- _Task description_: The output is the line holding "(amarillo) | (352,156,380,183)" and all lines after it to the end of the records below; restate them unchanged and add nothing.

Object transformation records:
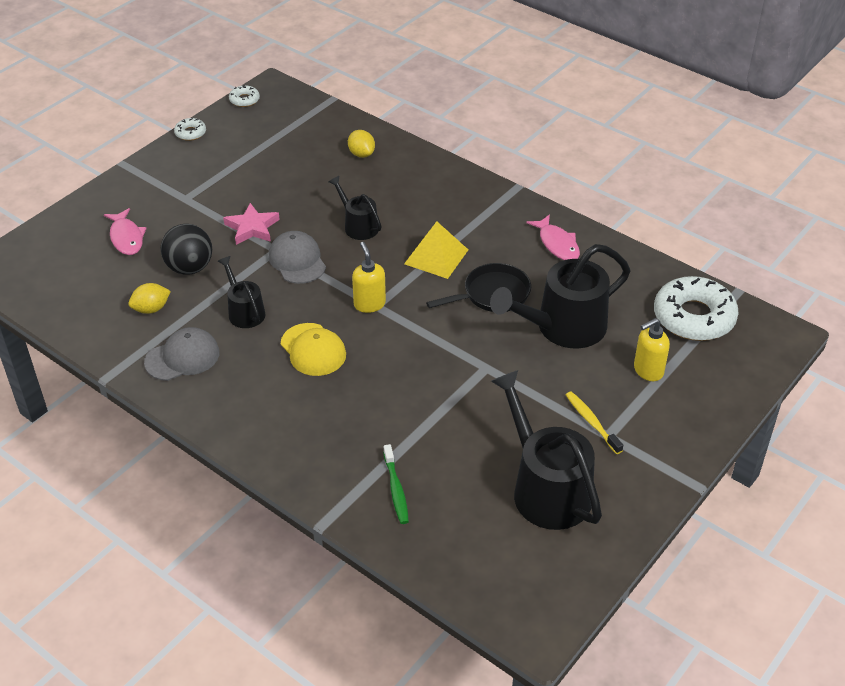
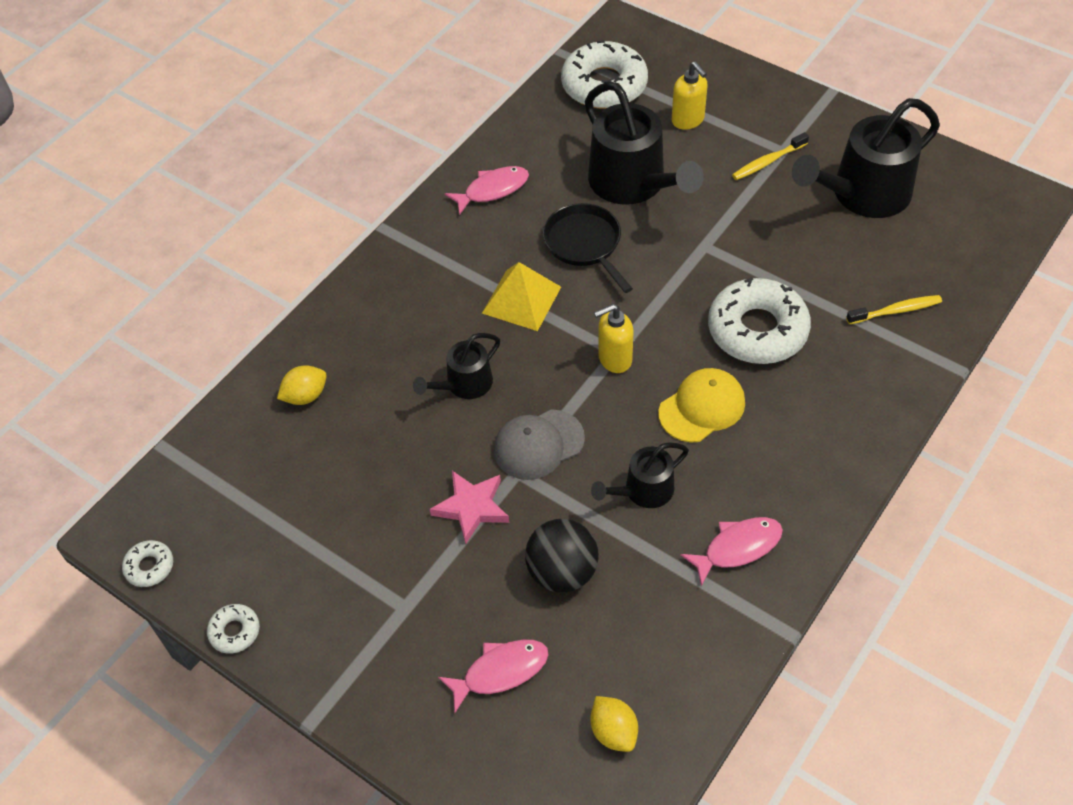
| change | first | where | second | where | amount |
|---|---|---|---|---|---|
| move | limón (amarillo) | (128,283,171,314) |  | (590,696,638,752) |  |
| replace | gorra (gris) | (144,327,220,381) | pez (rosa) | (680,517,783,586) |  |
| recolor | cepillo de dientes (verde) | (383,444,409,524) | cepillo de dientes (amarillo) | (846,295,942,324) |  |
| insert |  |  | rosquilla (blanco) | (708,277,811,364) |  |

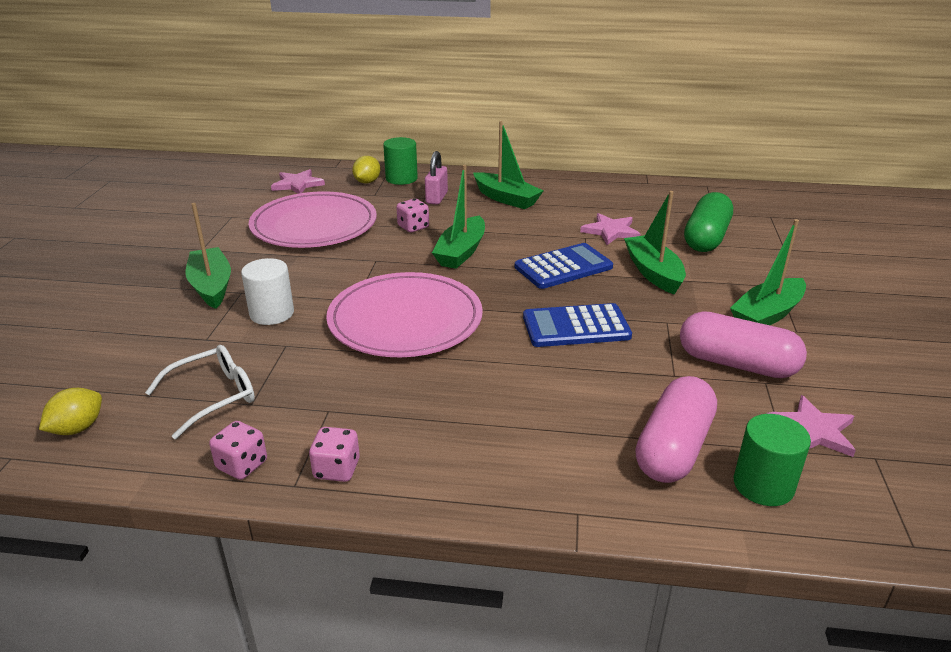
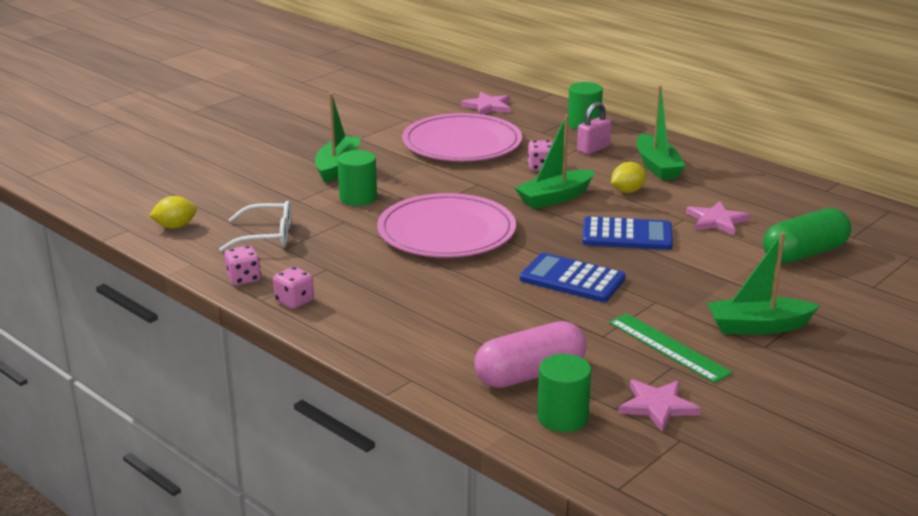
| change | first | where | second | where | amount |
|---|---|---|---|---|---|
| recolor | cilindro (blanco) | (241,258,294,325) | cilindro (verde) | (338,150,377,206) |  |
| move | limón (amarillo) | (352,156,380,183) |  | (611,162,646,193) |  |
| delete | barco (verde) | (624,191,686,295) |  |  |  |
| replace | cápsula (rosa) | (680,311,807,378) | regla (verde) | (609,313,733,383) |  |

- _Reply_:
| move | limón (amarillo) | (352,156,380,183) |  | (611,162,646,193) |  |
| delete | barco (verde) | (624,191,686,295) |  |  |  |
| replace | cápsula (rosa) | (680,311,807,378) | regla (verde) | (609,313,733,383) |  |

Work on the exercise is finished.